__Challenge__
Change every "aerial image" in the records below to "satellite image" and write the records out again, leaving everything else as it is. Omit the pictures.

* begin *

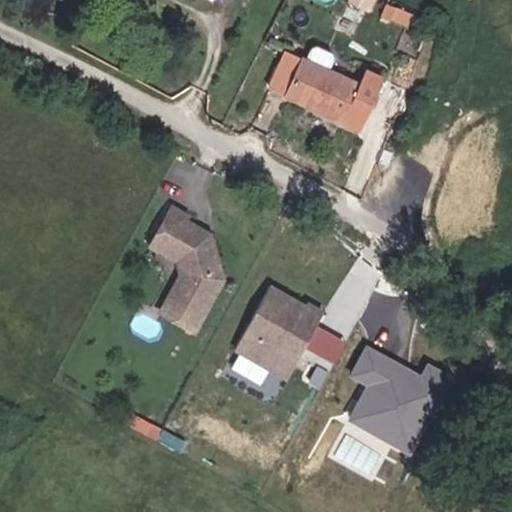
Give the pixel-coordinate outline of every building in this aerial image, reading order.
[(376,0),(352,0),(352,1),(372,10),(376,0)] [(325,77),(331,64),(329,59),(315,52),(309,54),(304,66),(325,77)] [(304,66),(284,57),(267,96),(341,130),(359,93),(325,77),(304,66)] [(205,330),(235,278),(222,234),(218,235),(213,232),(212,228),(198,220),(200,215),(185,206),(170,234),(196,249),(190,259),(194,273),(172,310),(205,330)] [(196,249),(170,234),(164,244),(190,259),(196,249)] [(313,342),(316,336),(320,338),(334,313),(318,304),(317,307),(281,286),(247,348),(286,371),(294,358),(305,364),(317,344),(313,342)] [(347,419),(413,454),(451,381),(424,367),(421,373),(367,345),(350,377),(365,385),(347,419)] [(298,378),(305,364),(294,358),(286,371),(298,378)]
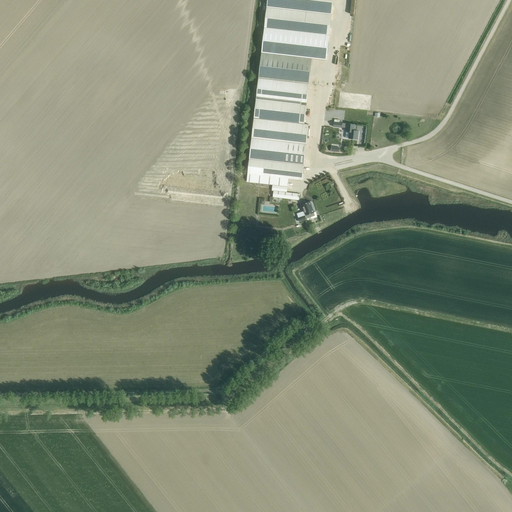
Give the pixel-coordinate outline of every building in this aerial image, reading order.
[(267,0),(261,53),(312,59),(327,60),(334,0),(267,0)] [(261,53),(254,118),(305,124),(312,59),(261,53)] [(254,118),(247,174),(288,178),(303,180),(310,125),(305,124),(254,118)] [(358,131),(354,131),(355,125),(339,123),(334,123),(333,127),(347,129),(345,138),(357,140),(358,131)] [(286,192),(288,178),(247,174),(247,182),(272,185),(272,191),(273,192),(273,191),(286,192)] [(300,194),(286,192),(273,191),(273,192),(273,197),(299,200),(300,194)] [(310,202),(302,204),(306,216),(298,218),(299,222),(307,219),(307,220),(317,217),(315,212),(314,212),(310,202)]
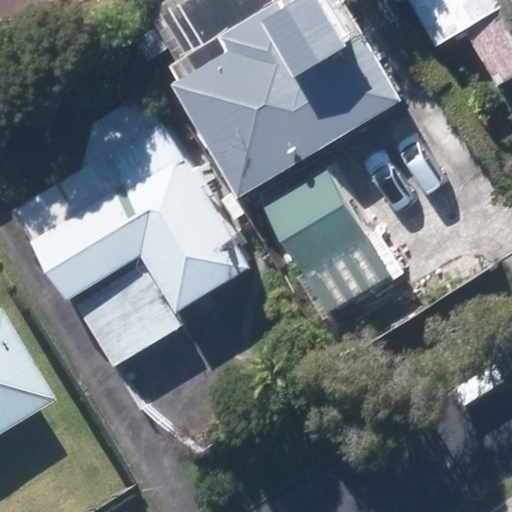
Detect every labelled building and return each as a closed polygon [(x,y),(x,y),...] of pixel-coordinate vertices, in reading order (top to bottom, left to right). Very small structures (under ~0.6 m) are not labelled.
[(0,0),(0,39),(70,0),(0,0)] [(263,30),(188,76),(259,191),(422,91),(365,0),(307,0),(294,8),(327,62),(295,82),(263,30)] [(511,2),(511,0),(427,0),(447,37),(511,2)] [(214,290),(265,262),(220,181),(226,178),(215,158),(207,163),(163,83),(109,113),(101,161),(34,198),(126,362),(197,323),(188,308),(200,301),(208,315),(223,307),(214,290)] [(340,161),(278,197),(320,269),(382,232),(340,161)] [(0,312),(0,436),(54,404),(0,312)]
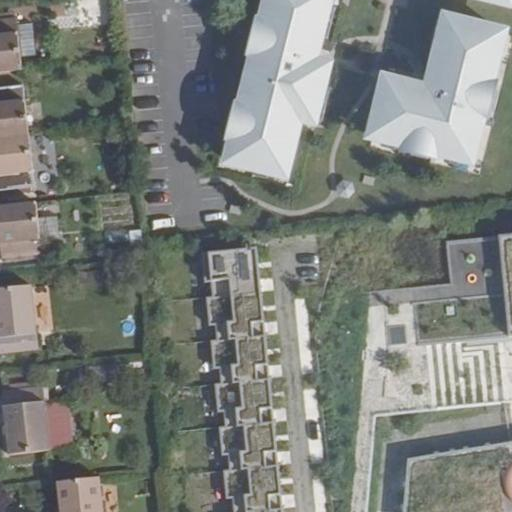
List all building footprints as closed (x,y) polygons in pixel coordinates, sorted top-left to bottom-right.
[(321,120),(328,90),(334,67),(319,64),(335,0),(273,0),(266,32),(261,49),(254,79),(251,94),(245,116),(242,133),(234,164),(292,178),(306,122),(320,125),(321,120)] [(25,52),(22,20),(21,13),(0,15),(0,67),(27,65),(25,52)] [(37,18),(22,20),(25,52),(40,50),(37,18)] [(489,111),(494,92),(507,35),(448,21),(444,38),(437,67),(431,92),(390,82),(377,139),(389,143),(403,146),(427,152),(435,154),(451,158),(466,162),(476,164),(489,111)] [(261,49),(266,32),(259,30),(255,47),(261,49)] [(437,67),(444,38),(437,37),(429,66),(437,67)] [(245,93),(251,94),(254,79),(249,78),(245,93)] [(0,135),(34,132),(29,80),(0,83),(0,135)] [(336,92),(328,90),(321,120),(329,121),(336,92)] [(500,94),(494,92),(489,111),(495,113),(500,94)] [(235,131),(242,133),(245,116),(239,115),(235,131)] [(34,132),(0,135),(0,185),(40,181),(34,132)] [(402,152),(403,146),(389,143),(387,148),(402,152)] [(433,161),(435,154),(427,152),(426,159),(433,161)] [(465,167),(466,162),(451,158),(450,163),(465,167)] [(8,253),(47,249),(42,197),(0,201),(0,239),(6,239),(8,253)] [(235,511),(284,511),(255,249),(206,254),(235,511)] [(37,281),(0,283),(0,315),(4,348),(44,343),(37,281)] [(49,381),(8,386),(16,450),(56,445),(49,381)] [(511,511),(511,441),(407,457),(400,511),(511,511)] [(111,511),(107,470),(64,475),(68,511),(111,511)]
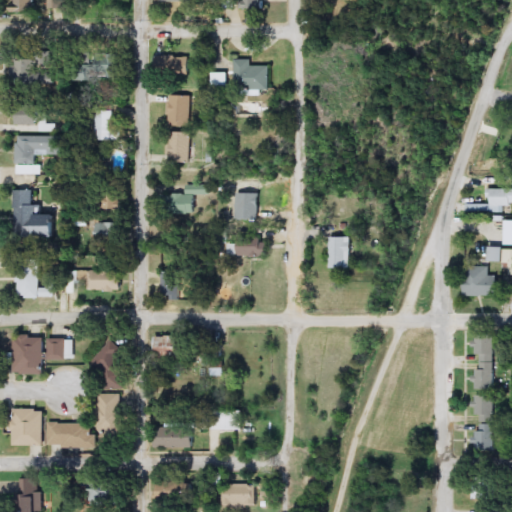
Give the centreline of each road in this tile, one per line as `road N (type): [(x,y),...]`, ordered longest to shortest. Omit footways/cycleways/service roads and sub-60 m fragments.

* end *

__Expected answer__
Give the pixel-coordinate outline of every building in this satellite image, reading order.
[(376,0),(352,0),(352,1),(372,10),(376,0)] [(325,77),(331,64),(329,59),(315,52),(309,54),(304,66),(325,77)] [(304,66),(284,57),(267,96),(341,130),(359,93),(325,77),(304,66)] [(205,330),(235,278),(222,234),(218,235),(213,232),(212,228),(198,220),(200,215),(185,206),(170,234),(196,249),(190,259),(194,273),(172,310),(205,330)] [(196,249),(170,234),(164,244),(190,259),(196,249)] [(313,342),(316,336),(320,338),(334,313),(318,304),(317,307),(281,286),(247,348),(286,371),(294,358),(305,364),(317,344),(313,342)] [(347,419),(413,454),(451,381),(424,367),(421,373),(367,345),(350,377),(365,385),(347,419)] [(298,378),(305,364),(294,358),(286,371),(298,378)]
Give the pixel-coordinate outline of every building in this satellite image, reading order.
[(267,0),(261,53),(312,59),(327,60),(334,0),(267,0)] [(261,53),(254,118),(305,124),(312,59),(261,53)] [(254,118),(247,174),(288,178),(303,180),(310,125),(305,124),(254,118)] [(358,131),(354,131),(355,125),(339,123),(334,123),(333,127),(347,129),(345,138),(357,140),(358,131)] [(286,192),(288,178),(247,174),(247,182),(272,185),(272,191),(273,192),(273,191),(286,192)] [(300,194),(286,192),(273,191),(273,192),(273,197),(299,200),(300,194)] [(310,202),(302,204),(306,216),(298,218),(299,222),(307,219),(307,220),(317,217),(315,212),(314,212),(310,202)]
Detect every labelled building and return each as a closed polygon [(x,y),(x,y),...] of pixel-coordinate vertices, in reading order (top to bottom, left to right). Very small structures (under ~0.6 m) are not labelled.
[(0,0),(0,39),(70,0),(0,0)] [(263,30),(188,76),(259,191),(422,91),(365,0),(307,0),(294,8),(327,62),(295,82),(263,30)] [(511,2),(511,0),(427,0),(447,37),(511,2)] [(214,290),(265,262),(220,181),(226,178),(215,158),(207,163),(163,83),(109,113),(101,161),(34,198),(126,362),(197,323),(188,308),(200,301),(208,315),(223,307),(214,290)] [(340,161),(278,197),(320,269),(382,232),(340,161)] [(0,312),(0,436),(54,404),(0,312)]
List all building footprints as closed (x,y) polygons in pixel coordinates, sorted top-left to bottom-right.
[(321,120),(328,90),(334,67),(319,64),(335,0),(273,0),(266,32),(261,49),(254,79),(251,94),(245,116),(242,133),(234,164),(292,178),(306,122),(320,125),(321,120)] [(25,52),(22,20),(21,13),(0,15),(0,67),(27,65),(25,52)] [(37,18),(22,20),(25,52),(40,50),(37,18)] [(489,111),(494,92),(507,35),(448,21),(444,38),(437,67),(431,92),(390,82),(377,139),(389,143),(403,146),(427,152),(435,154),(451,158),(466,162),(476,164),(489,111)] [(261,49),(266,32),(259,30),(255,47),(261,49)] [(437,67),(444,38),(437,37),(429,66),(437,67)] [(245,93),(251,94),(254,79),(249,78),(245,93)] [(0,135),(34,132),(29,80),(0,83),(0,135)] [(336,92),(328,90),(321,120),(329,121),(336,92)] [(500,94),(494,92),(489,111),(495,113),(500,94)] [(235,131),(242,133),(245,116),(239,115),(235,131)] [(34,132),(0,135),(0,185),(40,181),(34,132)] [(402,152),(403,146),(389,143),(387,148),(402,152)] [(433,161),(435,154),(427,152),(426,159),(433,161)] [(465,167),(466,162),(451,158),(450,163),(465,167)] [(8,253),(47,249),(42,197),(0,201),(0,239),(6,239),(8,253)] [(235,511),(284,511),(255,249),(206,254),(235,511)] [(37,281),(0,283),(0,315),(4,348),(44,343),(37,281)] [(49,381),(8,386),(16,450),(56,445),(49,381)] [(511,511),(511,441),(407,457),(400,511),(511,511)] [(111,511),(107,470),(64,475),(68,511),(111,511)]
Give the centreline of each road in this tile, one per line as `road N (type): [(x,y),...]`, ordered longest to shortest. Omit footways/cycleways/service roads and sub-60 m fragments.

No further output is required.